Edit tracking data ->
Start of Block

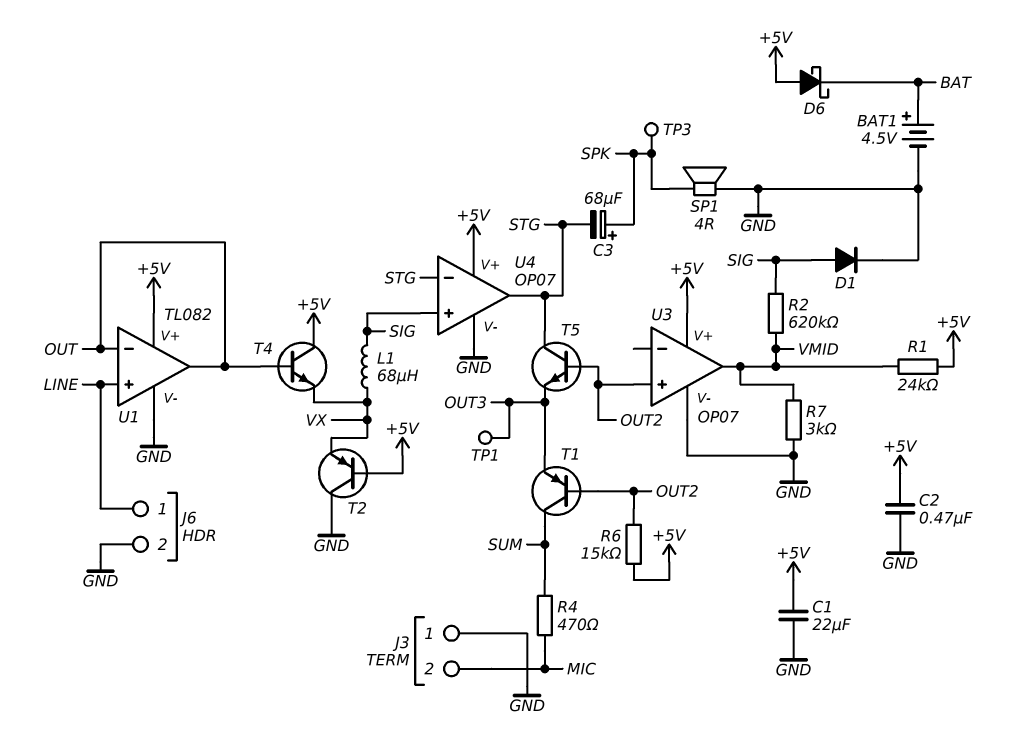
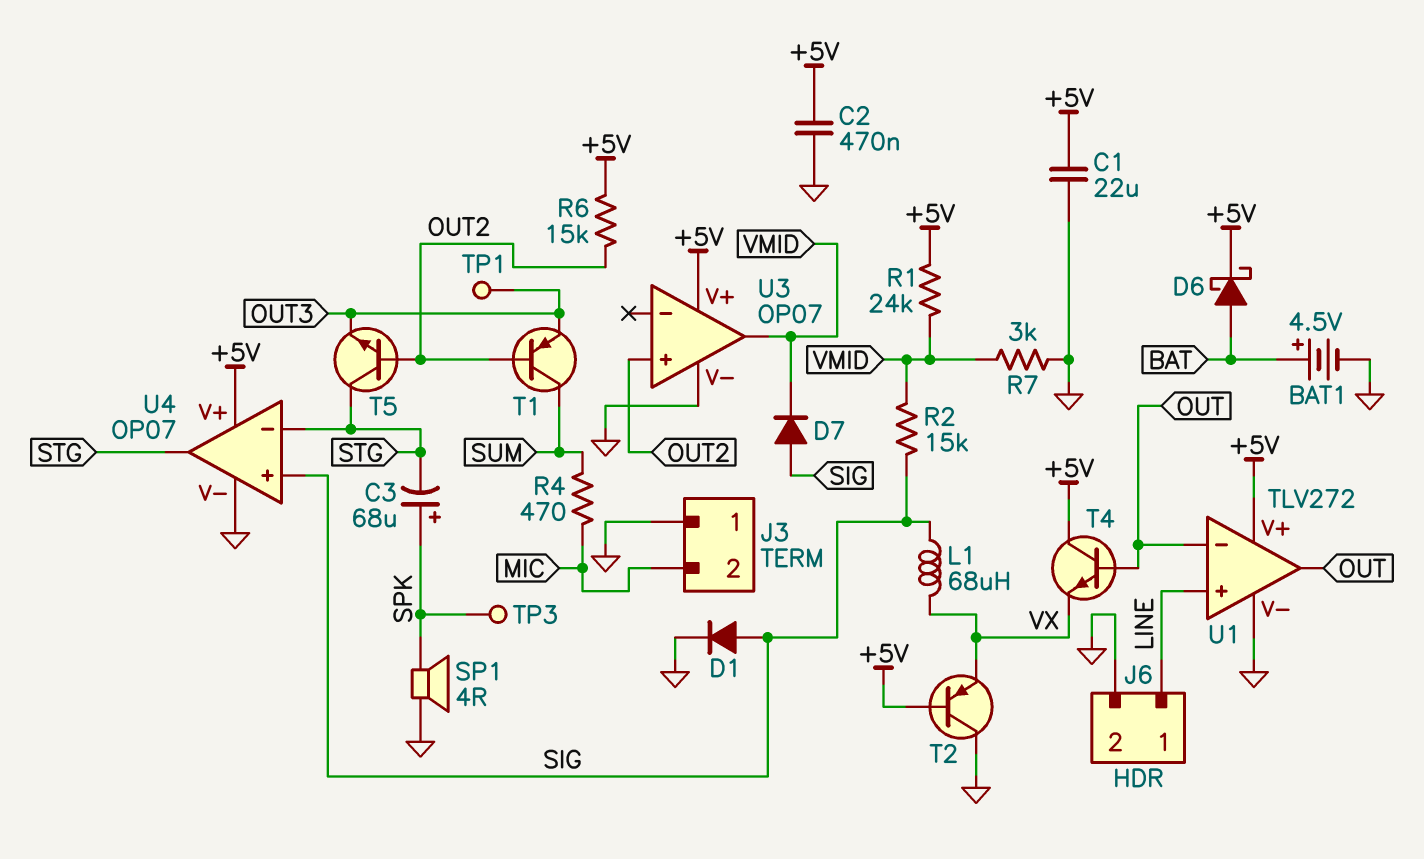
D6: schottky (A +5V, K BAT) -> schottky (A BAT, K +5V)
D7: none -> diode (A SIG, K VMID)
R2: 620k (SIG, VMID) -> 15k (SIG, VMID)
U1: TL082 -> TLV272

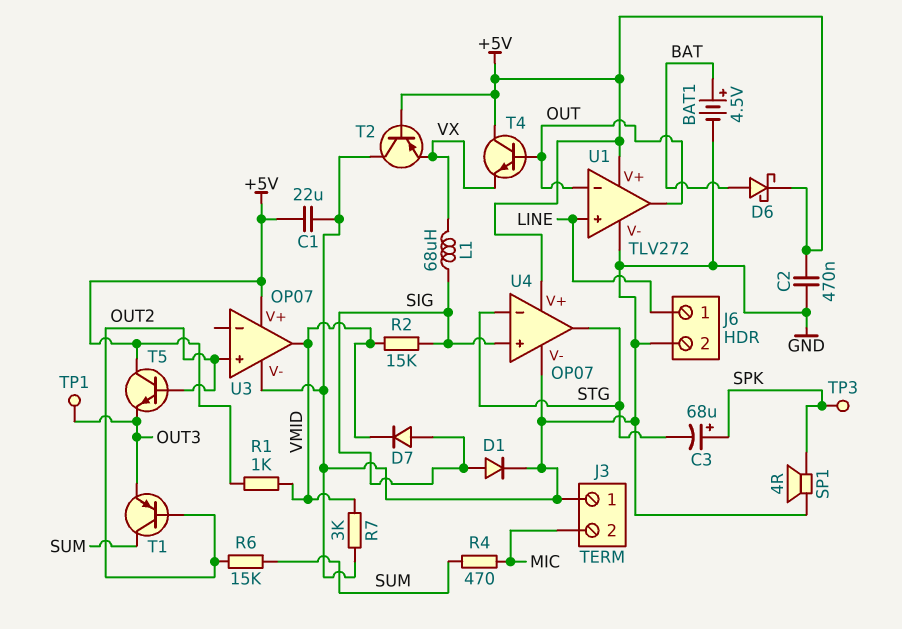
R1: 24k (+5V, VMID) -> 1k (+5V, VMID)
R6: 15k (+5V, OUT2) -> 15k (OUT2, SUM)
T5: NPN (B OUT2, C STG, E OUT3) -> NPN (B OUT2, C +5V, E OUT3)

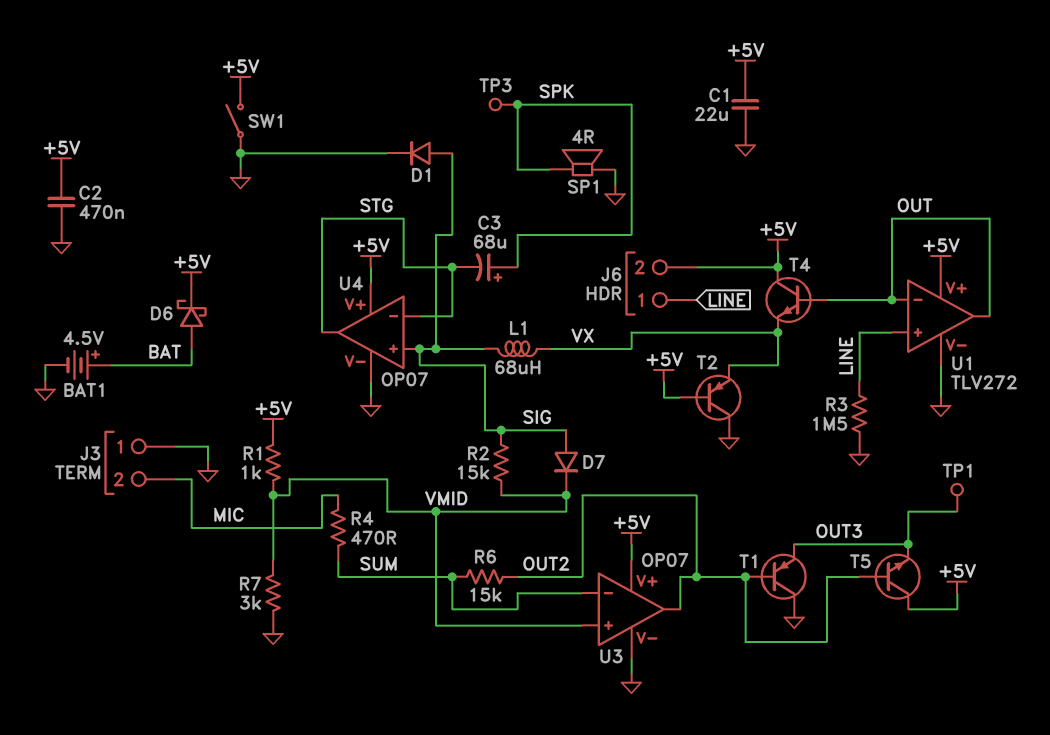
J6 pin 2: GND -> +5V
R3: none -> 1.5M (GND, LINE)
SW1: none -> switch (+5V, GND)
T1: PNP (B OUT2, C SUM, E OUT3) -> PNP (B OUT2, C GND, E OUT3)
U3 pin in+: OUT2 -> VMID
U3 pin in-: none -> SUM
U3 pin out: VMID -> OUT2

End of Block

Brief -> From the first line of the records through the line containing "SW1: none -> switch (+5V, GND)", please output exactly those lines and nothing more, leaving out the pictures.

Solution to this task ->
D6: schottky (A +5V, K BAT) -> schottky (A BAT, K +5V)
D7: none -> diode (A SIG, K VMID)
R2: 620k (SIG, VMID) -> 15k (SIG, VMID)
U1: TL082 -> TLV272

R1: 24k (+5V, VMID) -> 1k (+5V, VMID)
R6: 15k (+5V, OUT2) -> 15k (OUT2, SUM)
T5: NPN (B OUT2, C STG, E OUT3) -> NPN (B OUT2, C +5V, E OUT3)

J6 pin 2: GND -> +5V
R3: none -> 1.5M (GND, LINE)
SW1: none -> switch (+5V, GND)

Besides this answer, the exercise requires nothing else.